(PROBLEM DETAILS) From the line containing "(370, 102) = (315, 142): white plate -> none" to the last line of the data below, copy everything exactly and nothing else; pictures stay out.

━━━

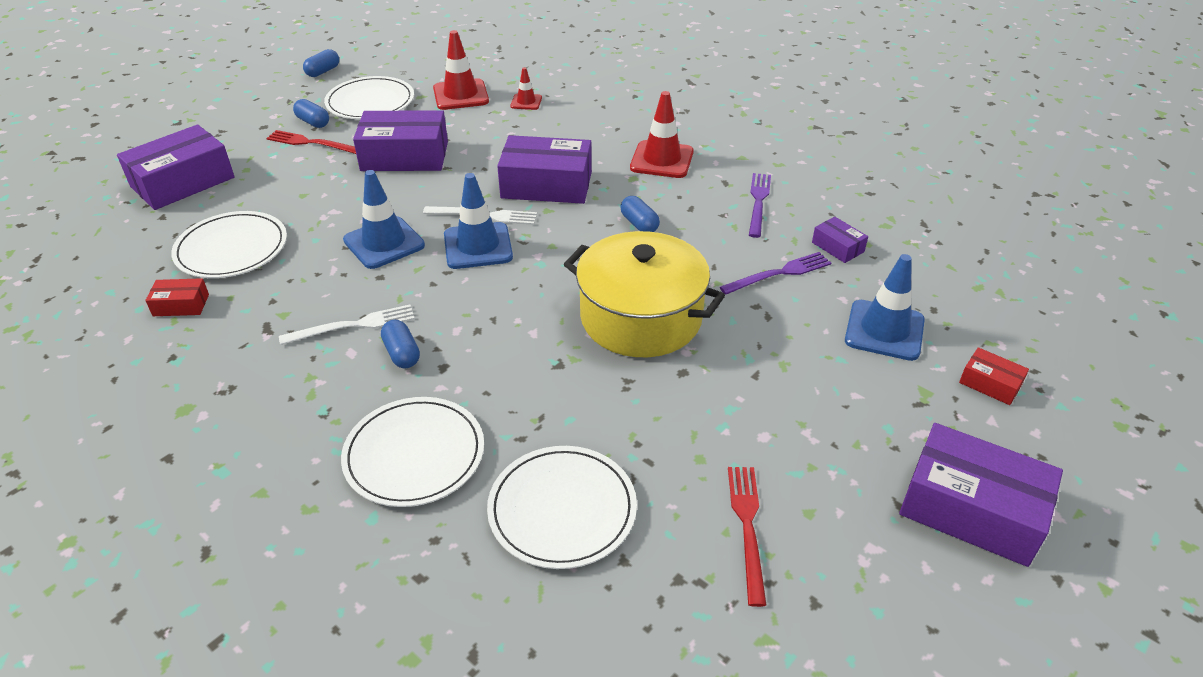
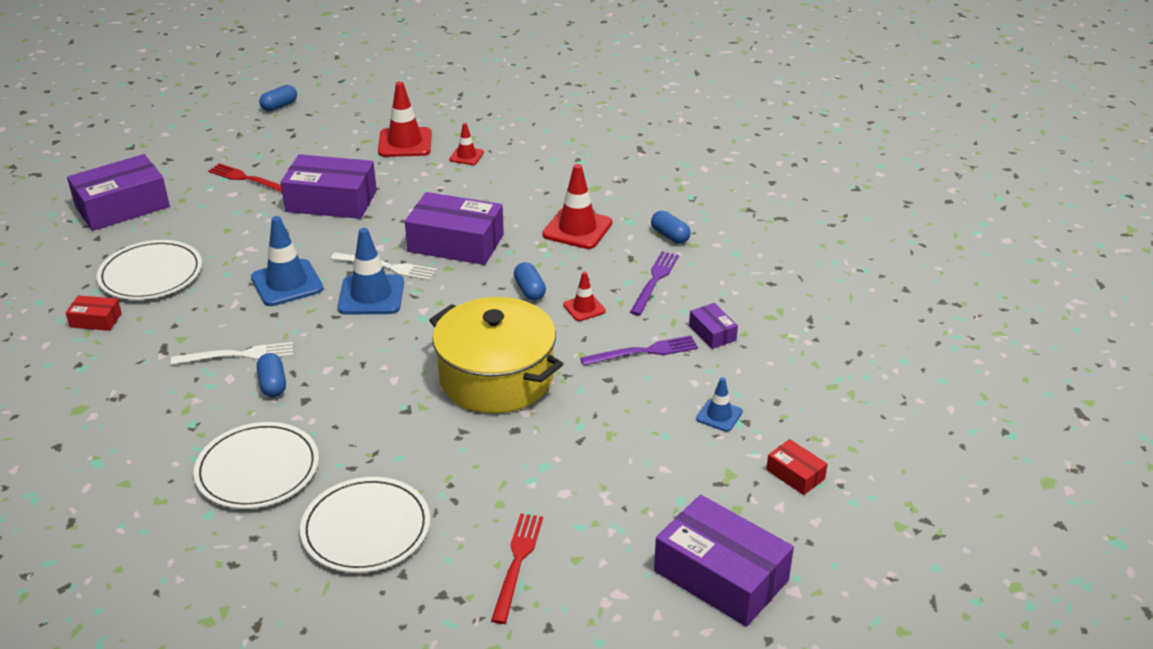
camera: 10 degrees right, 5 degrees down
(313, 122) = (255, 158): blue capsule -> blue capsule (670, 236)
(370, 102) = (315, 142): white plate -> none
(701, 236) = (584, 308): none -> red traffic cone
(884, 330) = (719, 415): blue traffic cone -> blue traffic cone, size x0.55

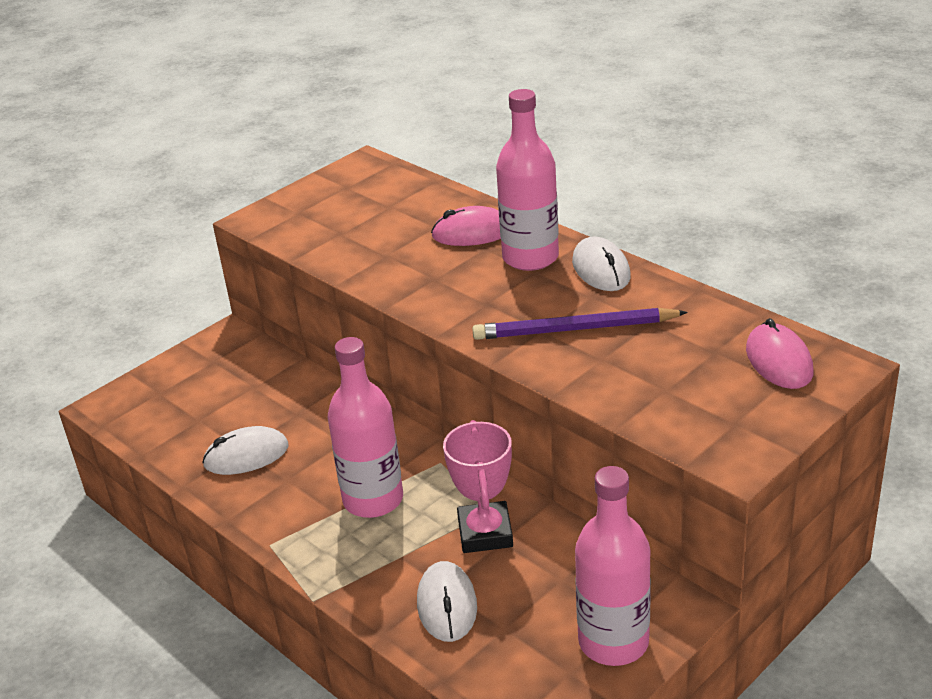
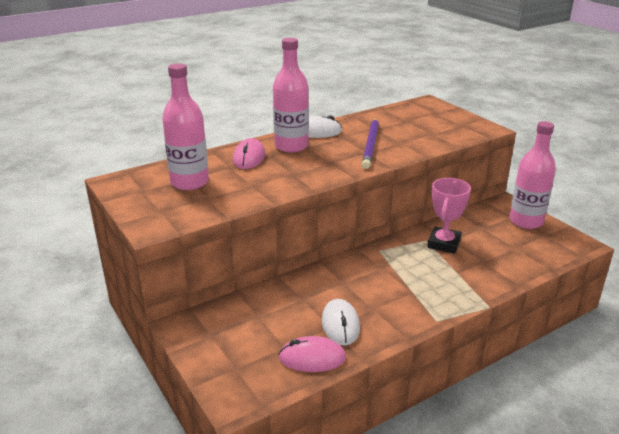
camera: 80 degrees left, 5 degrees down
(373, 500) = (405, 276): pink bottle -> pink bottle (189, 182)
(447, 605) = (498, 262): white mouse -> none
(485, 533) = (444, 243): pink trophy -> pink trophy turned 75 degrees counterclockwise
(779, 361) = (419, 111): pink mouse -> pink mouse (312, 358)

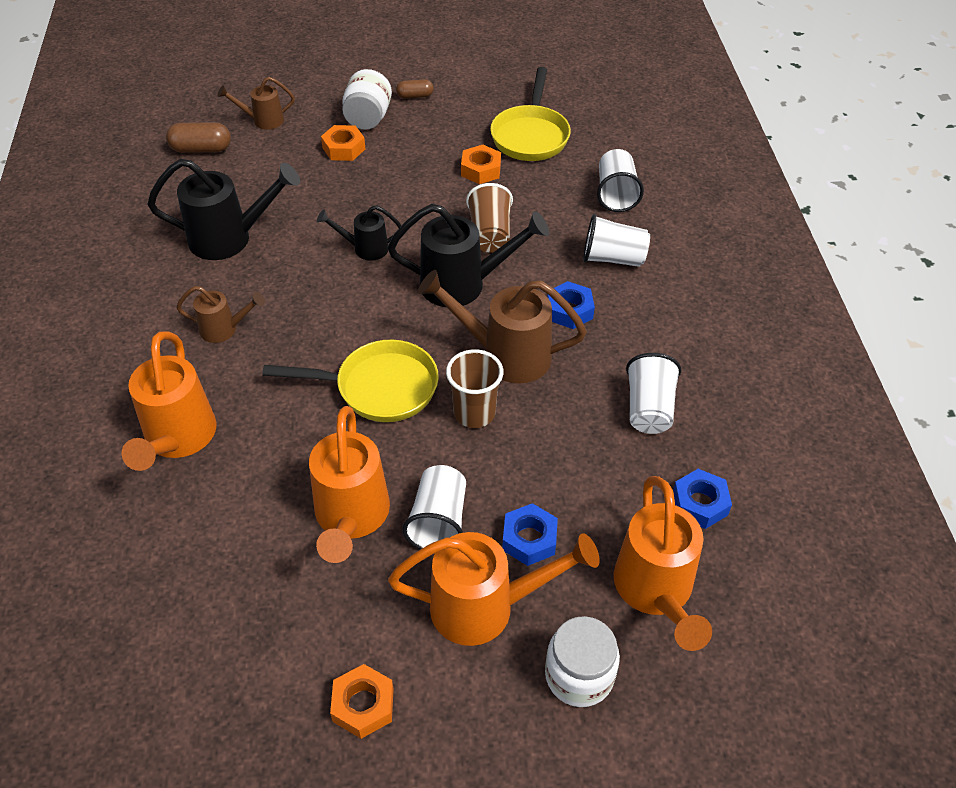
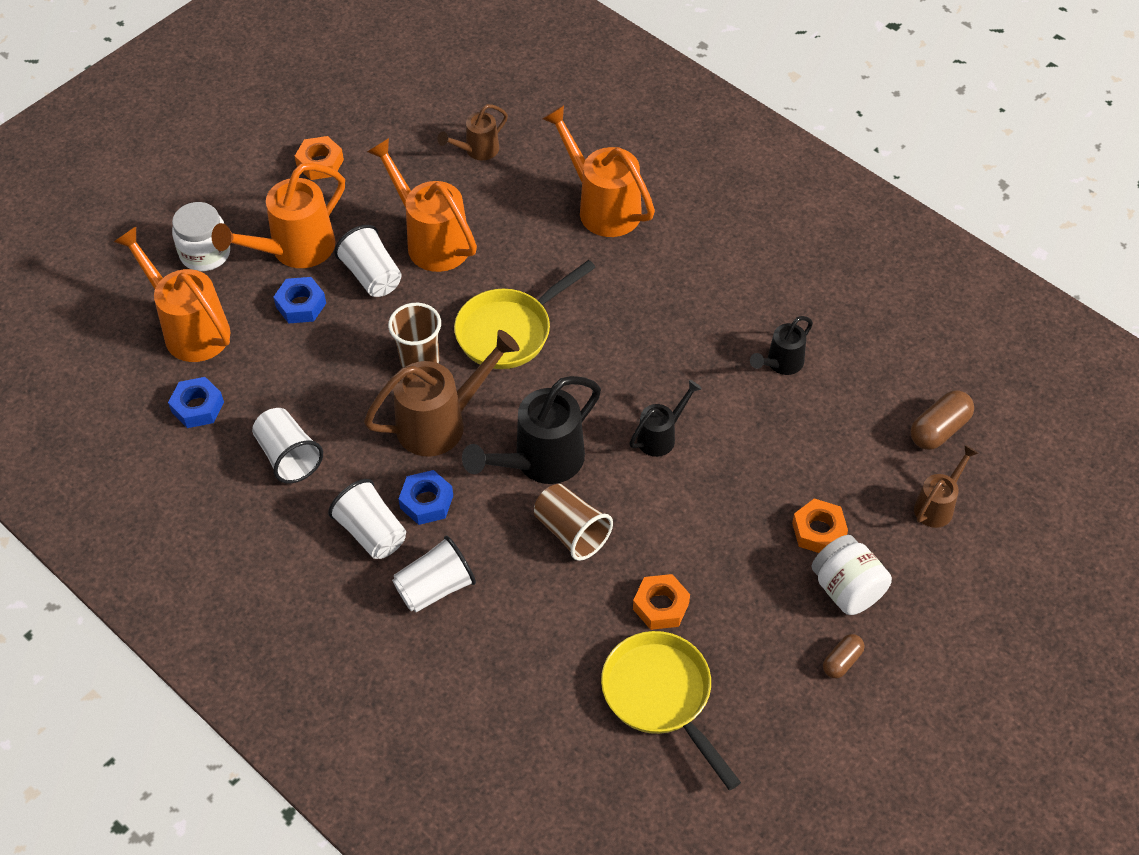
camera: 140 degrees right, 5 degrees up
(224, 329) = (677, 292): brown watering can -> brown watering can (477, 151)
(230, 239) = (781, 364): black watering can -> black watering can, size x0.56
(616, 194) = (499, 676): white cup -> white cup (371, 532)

━━━

(RESULT BELOW)
(370, 102) = (315, 142): white plate -> none
(701, 236) = (584, 308): none -> red traffic cone
(884, 330) = (719, 415): blue traffic cone -> blue traffic cone, size x0.55

camera: 80 degrees left, 5 degrees down
(373, 500) = (405, 276): pink bottle -> pink bottle (189, 182)
(447, 605) = (498, 262): white mouse -> none
(485, 533) = (444, 243): pink trophy -> pink trophy turned 75 degrees counterclockwise
(779, 361) = (419, 111): pink mouse -> pink mouse (312, 358)

camera: 140 degrees right, 5 degrees up
(224, 329) = (677, 292): brown watering can -> brown watering can (477, 151)
(230, 239) = (781, 364): black watering can -> black watering can, size x0.56
(616, 194) = (499, 676): white cup -> white cup (371, 532)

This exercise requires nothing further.